[[ Information open ]]

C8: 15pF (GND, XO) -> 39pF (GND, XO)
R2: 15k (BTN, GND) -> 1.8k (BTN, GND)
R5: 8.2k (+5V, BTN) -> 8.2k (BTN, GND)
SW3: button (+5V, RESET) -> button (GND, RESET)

[[ Information closed ]]
[[ Information open ]]

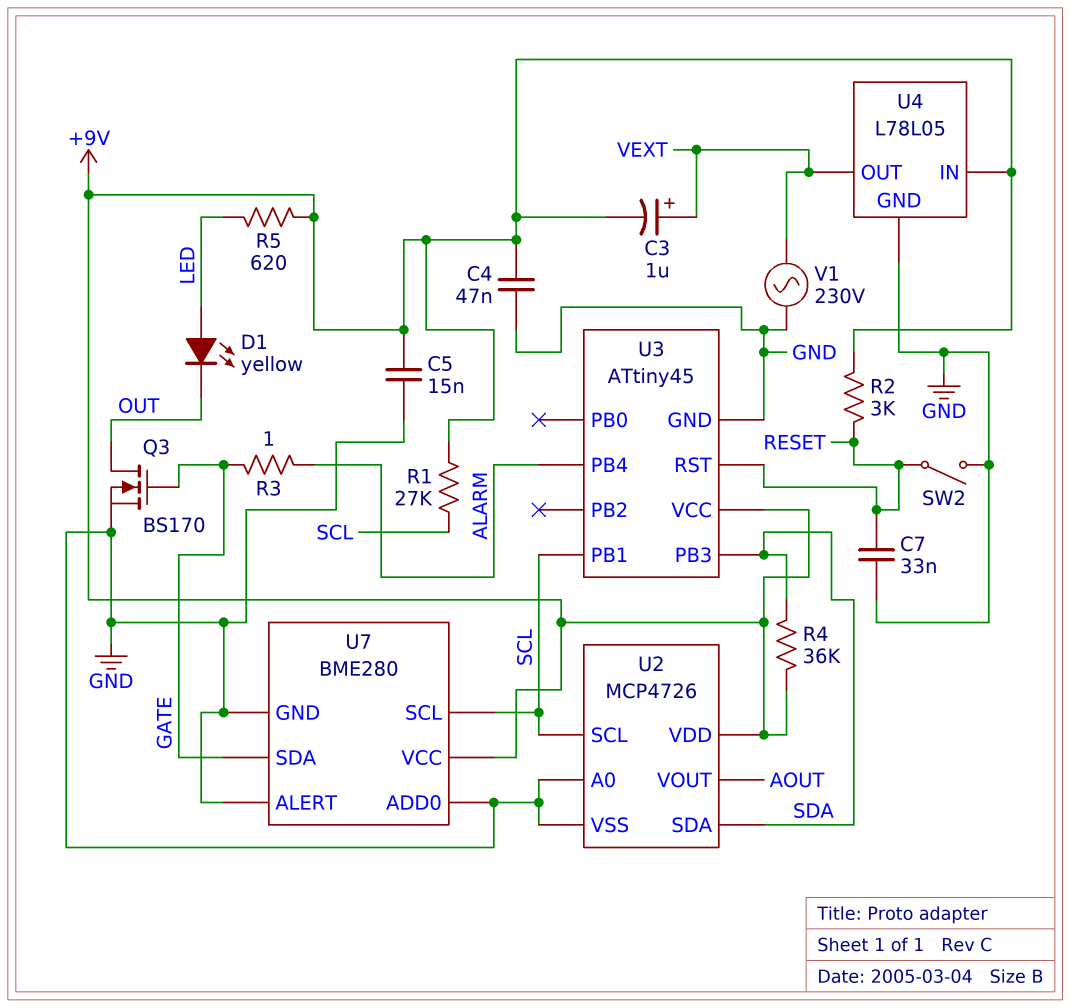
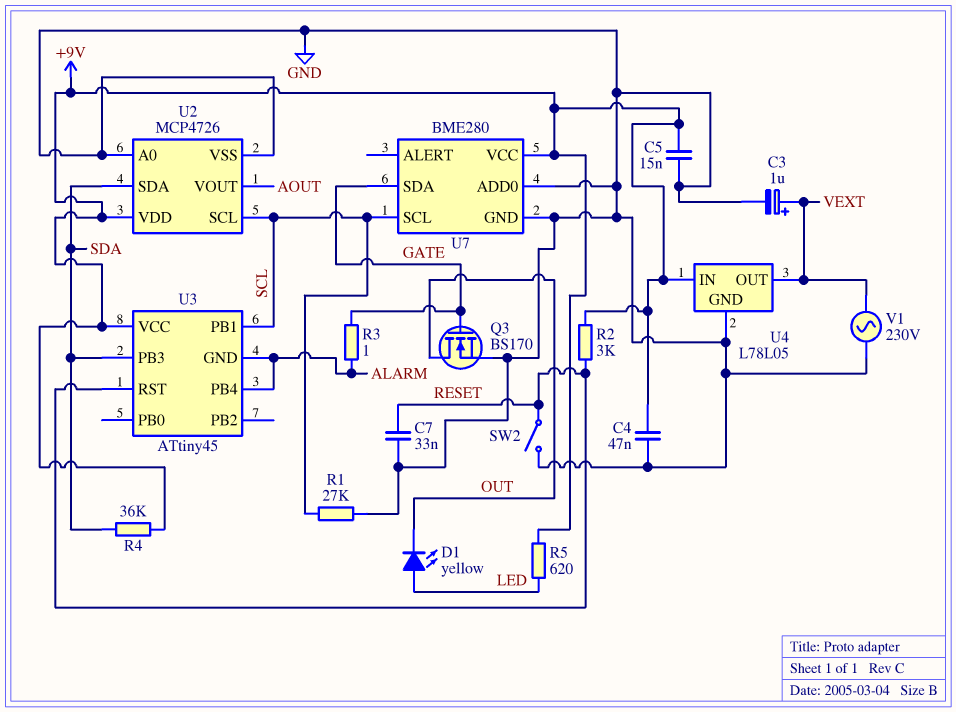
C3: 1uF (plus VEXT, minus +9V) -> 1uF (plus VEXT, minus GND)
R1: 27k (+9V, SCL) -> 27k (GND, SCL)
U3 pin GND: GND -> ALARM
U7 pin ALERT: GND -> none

[[ Information closed ]]

**What you need to do**
In the listing above, find the line containing "C8: 15pF (GND, XO) -> 39pF (GND, XO)" and the line containing "SW3: button (+5V, RESET)", then quote both, plus every line between them, exactly as written.

**Solution to the exercise**
C8: 15pF (GND, XO) -> 39pF (GND, XO)
R2: 15k (BTN, GND) -> 1.8k (BTN, GND)
R5: 8.2k (+5V, BTN) -> 8.2k (BTN, GND)
SW3: button (+5V, RESET) -> button (GND, RESET)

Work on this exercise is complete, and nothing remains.